WHAT THIS TASK INVOLVES: Please quote the material exactly, every line of it.

:::

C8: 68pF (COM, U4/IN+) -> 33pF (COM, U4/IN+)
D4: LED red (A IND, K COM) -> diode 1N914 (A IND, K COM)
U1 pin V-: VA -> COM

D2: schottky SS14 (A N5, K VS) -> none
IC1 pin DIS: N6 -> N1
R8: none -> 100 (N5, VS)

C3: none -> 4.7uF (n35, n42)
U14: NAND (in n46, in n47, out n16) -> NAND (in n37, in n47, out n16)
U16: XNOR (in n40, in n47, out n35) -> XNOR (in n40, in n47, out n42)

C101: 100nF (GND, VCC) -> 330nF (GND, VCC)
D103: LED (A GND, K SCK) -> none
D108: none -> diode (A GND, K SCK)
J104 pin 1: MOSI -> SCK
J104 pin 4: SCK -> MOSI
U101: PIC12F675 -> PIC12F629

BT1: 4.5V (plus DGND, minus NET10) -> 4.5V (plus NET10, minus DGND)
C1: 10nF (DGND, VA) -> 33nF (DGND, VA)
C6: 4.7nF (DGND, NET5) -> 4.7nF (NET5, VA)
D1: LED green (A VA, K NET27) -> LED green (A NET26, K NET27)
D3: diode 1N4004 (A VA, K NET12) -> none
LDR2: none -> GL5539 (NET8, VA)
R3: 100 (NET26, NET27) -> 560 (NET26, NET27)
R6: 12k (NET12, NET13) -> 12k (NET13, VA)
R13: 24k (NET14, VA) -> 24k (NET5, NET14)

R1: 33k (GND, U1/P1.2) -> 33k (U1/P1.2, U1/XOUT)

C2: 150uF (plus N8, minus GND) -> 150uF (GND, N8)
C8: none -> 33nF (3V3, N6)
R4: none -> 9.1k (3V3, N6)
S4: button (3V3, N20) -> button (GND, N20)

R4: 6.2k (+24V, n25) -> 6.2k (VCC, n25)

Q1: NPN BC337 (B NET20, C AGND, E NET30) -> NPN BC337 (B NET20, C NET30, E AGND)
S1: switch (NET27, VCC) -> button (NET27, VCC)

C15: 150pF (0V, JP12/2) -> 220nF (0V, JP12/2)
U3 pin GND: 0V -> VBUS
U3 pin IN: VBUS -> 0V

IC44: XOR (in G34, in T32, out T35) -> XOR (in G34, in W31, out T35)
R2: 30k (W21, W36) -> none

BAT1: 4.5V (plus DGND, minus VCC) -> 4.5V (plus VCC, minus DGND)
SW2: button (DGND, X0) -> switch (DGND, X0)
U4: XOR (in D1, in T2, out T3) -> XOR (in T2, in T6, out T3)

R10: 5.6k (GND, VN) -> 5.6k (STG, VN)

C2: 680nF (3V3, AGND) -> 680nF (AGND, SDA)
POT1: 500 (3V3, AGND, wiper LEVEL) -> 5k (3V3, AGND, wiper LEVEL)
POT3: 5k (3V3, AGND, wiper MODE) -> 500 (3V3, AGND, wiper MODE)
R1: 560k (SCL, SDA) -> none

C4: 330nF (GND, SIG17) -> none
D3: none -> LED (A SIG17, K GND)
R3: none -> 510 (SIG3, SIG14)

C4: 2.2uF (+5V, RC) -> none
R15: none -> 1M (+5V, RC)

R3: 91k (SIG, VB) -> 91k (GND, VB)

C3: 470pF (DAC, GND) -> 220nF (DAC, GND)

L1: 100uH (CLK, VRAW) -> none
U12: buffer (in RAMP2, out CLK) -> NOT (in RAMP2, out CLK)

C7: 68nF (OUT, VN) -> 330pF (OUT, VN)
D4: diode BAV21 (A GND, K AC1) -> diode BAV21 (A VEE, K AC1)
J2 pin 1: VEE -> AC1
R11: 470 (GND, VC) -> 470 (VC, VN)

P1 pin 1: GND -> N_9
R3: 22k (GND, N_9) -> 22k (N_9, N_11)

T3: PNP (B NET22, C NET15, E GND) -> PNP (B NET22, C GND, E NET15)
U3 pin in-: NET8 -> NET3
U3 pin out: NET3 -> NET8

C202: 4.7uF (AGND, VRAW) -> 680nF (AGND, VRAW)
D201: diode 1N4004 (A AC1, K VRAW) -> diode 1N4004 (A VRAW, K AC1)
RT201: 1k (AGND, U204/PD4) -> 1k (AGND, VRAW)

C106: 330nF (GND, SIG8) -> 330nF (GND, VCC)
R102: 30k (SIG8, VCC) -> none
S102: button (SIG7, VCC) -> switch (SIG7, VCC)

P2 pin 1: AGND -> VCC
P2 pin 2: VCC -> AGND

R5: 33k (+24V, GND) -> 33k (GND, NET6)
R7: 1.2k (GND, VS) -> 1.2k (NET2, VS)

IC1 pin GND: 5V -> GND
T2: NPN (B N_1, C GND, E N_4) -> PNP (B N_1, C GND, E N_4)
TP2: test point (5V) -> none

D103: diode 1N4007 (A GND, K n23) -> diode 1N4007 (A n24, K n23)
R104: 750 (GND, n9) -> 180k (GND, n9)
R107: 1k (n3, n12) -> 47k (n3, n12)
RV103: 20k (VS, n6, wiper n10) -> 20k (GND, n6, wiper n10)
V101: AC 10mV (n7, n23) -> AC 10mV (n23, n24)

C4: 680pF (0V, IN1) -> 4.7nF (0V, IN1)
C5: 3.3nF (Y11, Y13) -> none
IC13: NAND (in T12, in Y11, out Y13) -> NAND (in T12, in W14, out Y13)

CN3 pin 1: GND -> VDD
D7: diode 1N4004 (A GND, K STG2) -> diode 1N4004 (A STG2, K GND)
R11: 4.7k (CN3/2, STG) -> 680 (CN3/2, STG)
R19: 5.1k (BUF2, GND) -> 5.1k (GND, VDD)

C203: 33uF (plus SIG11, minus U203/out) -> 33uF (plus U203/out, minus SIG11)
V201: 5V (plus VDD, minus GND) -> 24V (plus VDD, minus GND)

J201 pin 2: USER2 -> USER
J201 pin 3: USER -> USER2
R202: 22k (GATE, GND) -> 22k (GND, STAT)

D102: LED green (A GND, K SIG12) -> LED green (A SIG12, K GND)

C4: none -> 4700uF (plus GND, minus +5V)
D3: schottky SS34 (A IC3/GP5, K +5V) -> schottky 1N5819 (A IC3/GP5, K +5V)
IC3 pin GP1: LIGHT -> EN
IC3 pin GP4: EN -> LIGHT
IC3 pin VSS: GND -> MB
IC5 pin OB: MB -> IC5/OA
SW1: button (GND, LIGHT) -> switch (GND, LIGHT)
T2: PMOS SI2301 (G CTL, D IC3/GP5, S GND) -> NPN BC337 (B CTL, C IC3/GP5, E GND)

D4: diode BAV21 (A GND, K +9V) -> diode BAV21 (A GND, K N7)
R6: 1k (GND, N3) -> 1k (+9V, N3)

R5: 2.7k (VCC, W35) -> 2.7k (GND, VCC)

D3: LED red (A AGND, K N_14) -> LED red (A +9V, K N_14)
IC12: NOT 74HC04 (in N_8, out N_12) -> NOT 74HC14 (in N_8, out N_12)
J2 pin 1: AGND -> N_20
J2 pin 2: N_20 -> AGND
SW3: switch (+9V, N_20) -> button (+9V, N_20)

:::

THE ANSWER:
C8: 68pF (COM, U4/IN+) -> 33pF (COM, U4/IN+)
D4: LED red (A IND, K COM) -> diode 1N914 (A IND, K COM)
U1 pin V-: VA -> COM

D2: schottky SS14 (A N5, K VS) -> none
IC1 pin DIS: N6 -> N1
R8: none -> 100 (N5, VS)

C3: none -> 4.7uF (n35, n42)
U14: NAND (in n46, in n47, out n16) -> NAND (in n37, in n47, out n16)
U16: XNOR (in n40, in n47, out n35) -> XNOR (in n40, in n47, out n42)

C101: 100nF (GND, VCC) -> 330nF (GND, VCC)
D103: LED (A GND, K SCK) -> none
D108: none -> diode (A GND, K SCK)
J104 pin 1: MOSI -> SCK
J104 pin 4: SCK -> MOSI
U101: PIC12F675 -> PIC12F629

BT1: 4.5V (plus DGND, minus NET10) -> 4.5V (plus NET10, minus DGND)
C1: 10nF (DGND, VA) -> 33nF (DGND, VA)
C6: 4.7nF (DGND, NET5) -> 4.7nF (NET5, VA)
D1: LED green (A VA, K NET27) -> LED green (A NET26, K NET27)
D3: diode 1N4004 (A VA, K NET12) -> none
LDR2: none -> GL5539 (NET8, VA)
R3: 100 (NET26, NET27) -> 560 (NET26, NET27)
R6: 12k (NET12, NET13) -> 12k (NET13, VA)
R13: 24k (NET14, VA) -> 24k (NET5, NET14)

R1: 33k (GND, U1/P1.2) -> 33k (U1/P1.2, U1/XOUT)

C2: 150uF (plus N8, minus GND) -> 150uF (GND, N8)
C8: none -> 33nF (3V3, N6)
R4: none -> 9.1k (3V3, N6)
S4: button (3V3, N20) -> button (GND, N20)

R4: 6.2k (+24V, n25) -> 6.2k (VCC, n25)

Q1: NPN BC337 (B NET20, C AGND, E NET30) -> NPN BC337 (B NET20, C NET30, E AGND)
S1: switch (NET27, VCC) -> button (NET27, VCC)

C15: 150pF (0V, JP12/2) -> 220nF (0V, JP12/2)
U3 pin GND: 0V -> VBUS
U3 pin IN: VBUS -> 0V

IC44: XOR (in G34, in T32, out T35) -> XOR (in G34, in W31, out T35)
R2: 30k (W21, W36) -> none

BAT1: 4.5V (plus DGND, minus VCC) -> 4.5V (plus VCC, minus DGND)
SW2: button (DGND, X0) -> switch (DGND, X0)
U4: XOR (in D1, in T2, out T3) -> XOR (in T2, in T6, out T3)

R10: 5.6k (GND, VN) -> 5.6k (STG, VN)

C2: 680nF (3V3, AGND) -> 680nF (AGND, SDA)
POT1: 500 (3V3, AGND, wiper LEVEL) -> 5k (3V3, AGND, wiper LEVEL)
POT3: 5k (3V3, AGND, wiper MODE) -> 500 (3V3, AGND, wiper MODE)
R1: 560k (SCL, SDA) -> none

C4: 330nF (GND, SIG17) -> none
D3: none -> LED (A SIG17, K GND)
R3: none -> 510 (SIG3, SIG14)

C4: 2.2uF (+5V, RC) -> none
R15: none -> 1M (+5V, RC)

R3: 91k (SIG, VB) -> 91k (GND, VB)

C3: 470pF (DAC, GND) -> 220nF (DAC, GND)

L1: 100uH (CLK, VRAW) -> none
U12: buffer (in RAMP2, out CLK) -> NOT (in RAMP2, out CLK)

C7: 68nF (OUT, VN) -> 330pF (OUT, VN)
D4: diode BAV21 (A GND, K AC1) -> diode BAV21 (A VEE, K AC1)
J2 pin 1: VEE -> AC1
R11: 470 (GND, VC) -> 470 (VC, VN)

P1 pin 1: GND -> N_9
R3: 22k (GND, N_9) -> 22k (N_9, N_11)

T3: PNP (B NET22, C NET15, E GND) -> PNP (B NET22, C GND, E NET15)
U3 pin in-: NET8 -> NET3
U3 pin out: NET3 -> NET8

C202: 4.7uF (AGND, VRAW) -> 680nF (AGND, VRAW)
D201: diode 1N4004 (A AC1, K VRAW) -> diode 1N4004 (A VRAW, K AC1)
RT201: 1k (AGND, U204/PD4) -> 1k (AGND, VRAW)

C106: 330nF (GND, SIG8) -> 330nF (GND, VCC)
R102: 30k (SIG8, VCC) -> none
S102: button (SIG7, VCC) -> switch (SIG7, VCC)

P2 pin 1: AGND -> VCC
P2 pin 2: VCC -> AGND

R5: 33k (+24V, GND) -> 33k (GND, NET6)
R7: 1.2k (GND, VS) -> 1.2k (NET2, VS)

IC1 pin GND: 5V -> GND
T2: NPN (B N_1, C GND, E N_4) -> PNP (B N_1, C GND, E N_4)
TP2: test point (5V) -> none

D103: diode 1N4007 (A GND, K n23) -> diode 1N4007 (A n24, K n23)
R104: 750 (GND, n9) -> 180k (GND, n9)
R107: 1k (n3, n12) -> 47k (n3, n12)
RV103: 20k (VS, n6, wiper n10) -> 20k (GND, n6, wiper n10)
V101: AC 10mV (n7, n23) -> AC 10mV (n23, n24)

C4: 680pF (0V, IN1) -> 4.7nF (0V, IN1)
C5: 3.3nF (Y11, Y13) -> none
IC13: NAND (in T12, in Y11, out Y13) -> NAND (in T12, in W14, out Y13)

CN3 pin 1: GND -> VDD
D7: diode 1N4004 (A GND, K STG2) -> diode 1N4004 (A STG2, K GND)
R11: 4.7k (CN3/2, STG) -> 680 (CN3/2, STG)
R19: 5.1k (BUF2, GND) -> 5.1k (GND, VDD)

C203: 33uF (plus SIG11, minus U203/out) -> 33uF (plus U203/out, minus SIG11)
V201: 5V (plus VDD, minus GND) -> 24V (plus VDD, minus GND)

J201 pin 2: USER2 -> USER
J201 pin 3: USER -> USER2
R202: 22k (GATE, GND) -> 22k (GND, STAT)

D102: LED green (A GND, K SIG12) -> LED green (A SIG12, K GND)

C4: none -> 4700uF (plus GND, minus +5V)
D3: schottky SS34 (A IC3/GP5, K +5V) -> schottky 1N5819 (A IC3/GP5, K +5V)
IC3 pin GP1: LIGHT -> EN
IC3 pin GP4: EN -> LIGHT
IC3 pin VSS: GND -> MB
IC5 pin OB: MB -> IC5/OA
SW1: button (GND, LIGHT) -> switch (GND, LIGHT)
T2: PMOS SI2301 (G CTL, D IC3/GP5, S GND) -> NPN BC337 (B CTL, C IC3/GP5, E GND)

D4: diode BAV21 (A GND, K +9V) -> diode BAV21 (A GND, K N7)
R6: 1k (GND, N3) -> 1k (+9V, N3)

R5: 2.7k (VCC, W35) -> 2.7k (GND, VCC)

D3: LED red (A AGND, K N_14) -> LED red (A +9V, K N_14)
IC12: NOT 74HC04 (in N_8, out N_12) -> NOT 74HC14 (in N_8, out N_12)
J2 pin 1: AGND -> N_20
J2 pin 2: N_20 -> AGND
SW3: switch (+9V, N_20) -> button (+9V, N_20)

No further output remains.